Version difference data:
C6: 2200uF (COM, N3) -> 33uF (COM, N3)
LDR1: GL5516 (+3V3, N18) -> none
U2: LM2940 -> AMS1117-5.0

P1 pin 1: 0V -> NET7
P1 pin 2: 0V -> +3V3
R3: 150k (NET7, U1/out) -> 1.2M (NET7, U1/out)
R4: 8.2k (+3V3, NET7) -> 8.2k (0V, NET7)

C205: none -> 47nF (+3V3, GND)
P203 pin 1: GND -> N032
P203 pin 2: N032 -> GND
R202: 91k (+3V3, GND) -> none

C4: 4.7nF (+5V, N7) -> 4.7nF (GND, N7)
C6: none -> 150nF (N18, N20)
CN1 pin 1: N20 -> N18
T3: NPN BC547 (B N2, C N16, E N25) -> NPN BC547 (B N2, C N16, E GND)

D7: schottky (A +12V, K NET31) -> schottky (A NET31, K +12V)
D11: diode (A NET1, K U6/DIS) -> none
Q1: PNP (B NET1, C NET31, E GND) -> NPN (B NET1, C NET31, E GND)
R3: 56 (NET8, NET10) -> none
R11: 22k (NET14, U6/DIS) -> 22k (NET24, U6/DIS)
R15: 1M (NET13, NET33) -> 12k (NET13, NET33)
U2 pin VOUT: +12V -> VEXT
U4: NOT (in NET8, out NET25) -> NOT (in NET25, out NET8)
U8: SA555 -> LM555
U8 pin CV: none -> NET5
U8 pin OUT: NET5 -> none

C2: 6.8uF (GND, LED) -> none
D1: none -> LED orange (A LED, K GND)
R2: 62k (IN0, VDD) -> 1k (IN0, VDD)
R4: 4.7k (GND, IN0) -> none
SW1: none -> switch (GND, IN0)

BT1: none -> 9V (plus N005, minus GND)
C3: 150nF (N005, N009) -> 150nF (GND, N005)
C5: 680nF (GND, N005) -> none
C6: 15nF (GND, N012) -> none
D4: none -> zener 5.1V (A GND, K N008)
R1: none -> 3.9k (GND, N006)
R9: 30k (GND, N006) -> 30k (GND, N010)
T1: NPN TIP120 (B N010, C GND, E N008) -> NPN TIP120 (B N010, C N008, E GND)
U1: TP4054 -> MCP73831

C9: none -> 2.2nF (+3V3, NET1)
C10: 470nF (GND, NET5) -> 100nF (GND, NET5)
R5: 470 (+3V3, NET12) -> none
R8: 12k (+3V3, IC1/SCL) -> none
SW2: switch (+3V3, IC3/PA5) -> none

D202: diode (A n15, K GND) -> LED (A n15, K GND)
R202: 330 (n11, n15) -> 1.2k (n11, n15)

• REQUIRED ACTION
Retype, exactly and in full, the lines above from the one containing "T1: NPN TIP120" through the one containing "R8: 12k (+3V3, IC1/SCL) -> none".

• SOLUTION
T1: NPN TIP120 (B N010, C GND, E N008) -> NPN TIP120 (B N010, C N008, E GND)
U1: TP4054 -> MCP73831

C9: none -> 2.2nF (+3V3, NET1)
C10: 470nF (GND, NET5) -> 100nF (GND, NET5)
R5: 470 (+3V3, NET12) -> none
R8: 12k (+3V3, IC1/SCL) -> none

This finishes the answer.